What to do:
Identify all lines of the data containing the string "cross" and copy them.

Task data:

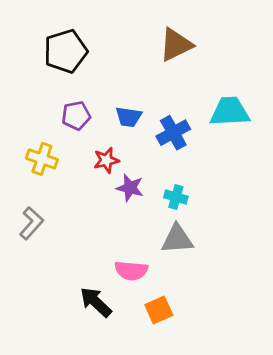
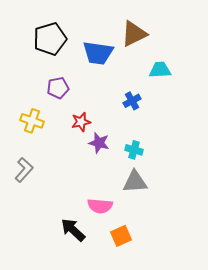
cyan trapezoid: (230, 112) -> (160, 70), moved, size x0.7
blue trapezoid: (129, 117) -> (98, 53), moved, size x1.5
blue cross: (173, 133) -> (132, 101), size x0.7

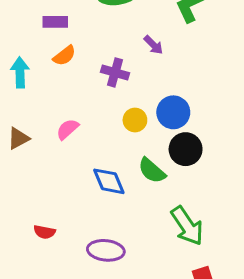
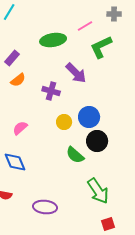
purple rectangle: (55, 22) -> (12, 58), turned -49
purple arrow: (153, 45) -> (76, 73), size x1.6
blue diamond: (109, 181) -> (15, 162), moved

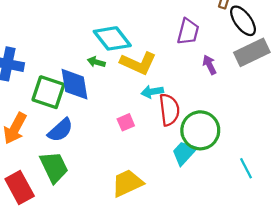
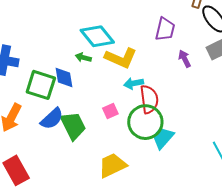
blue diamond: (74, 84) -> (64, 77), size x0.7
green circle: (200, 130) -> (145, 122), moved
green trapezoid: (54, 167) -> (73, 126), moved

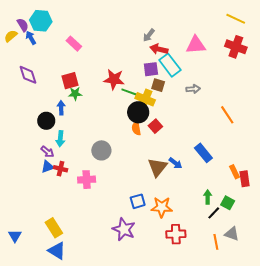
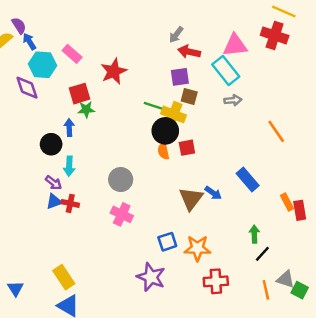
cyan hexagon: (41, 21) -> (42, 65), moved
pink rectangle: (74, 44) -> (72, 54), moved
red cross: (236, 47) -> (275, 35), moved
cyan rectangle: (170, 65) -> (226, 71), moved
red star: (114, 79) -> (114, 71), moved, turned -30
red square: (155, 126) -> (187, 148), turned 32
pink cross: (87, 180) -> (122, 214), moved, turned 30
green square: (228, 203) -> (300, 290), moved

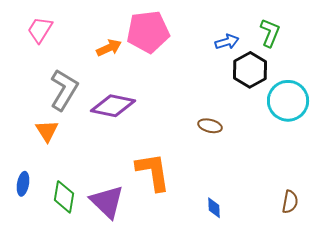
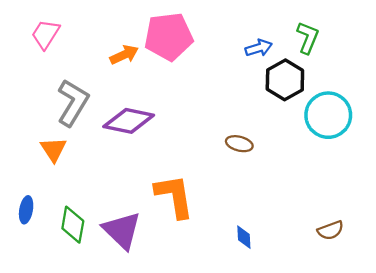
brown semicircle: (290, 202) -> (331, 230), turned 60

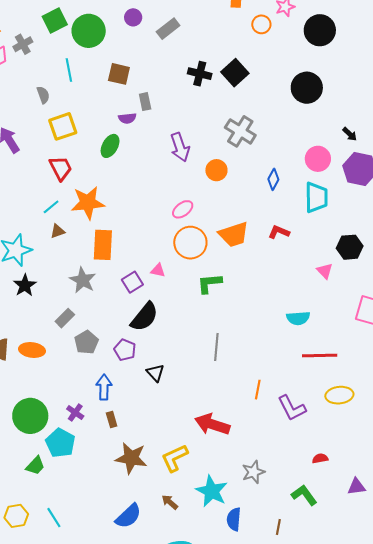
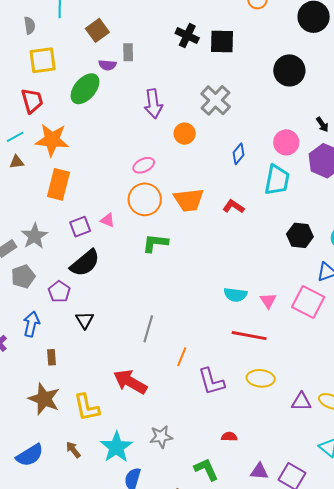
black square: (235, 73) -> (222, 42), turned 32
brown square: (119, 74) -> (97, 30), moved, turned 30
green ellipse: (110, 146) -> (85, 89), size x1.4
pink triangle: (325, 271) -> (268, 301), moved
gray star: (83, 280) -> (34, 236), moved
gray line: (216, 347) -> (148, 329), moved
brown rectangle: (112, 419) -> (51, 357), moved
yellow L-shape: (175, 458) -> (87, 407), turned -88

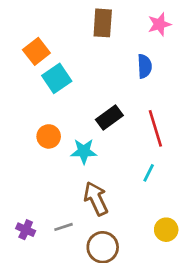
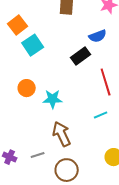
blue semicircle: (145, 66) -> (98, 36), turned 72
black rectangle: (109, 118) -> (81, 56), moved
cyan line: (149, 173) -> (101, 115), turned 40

Response:
blue cross: (173, 133) -> (132, 101), size x0.7
red cross: (236, 47) -> (275, 35), moved
pink cross: (87, 180) -> (122, 214), moved, turned 30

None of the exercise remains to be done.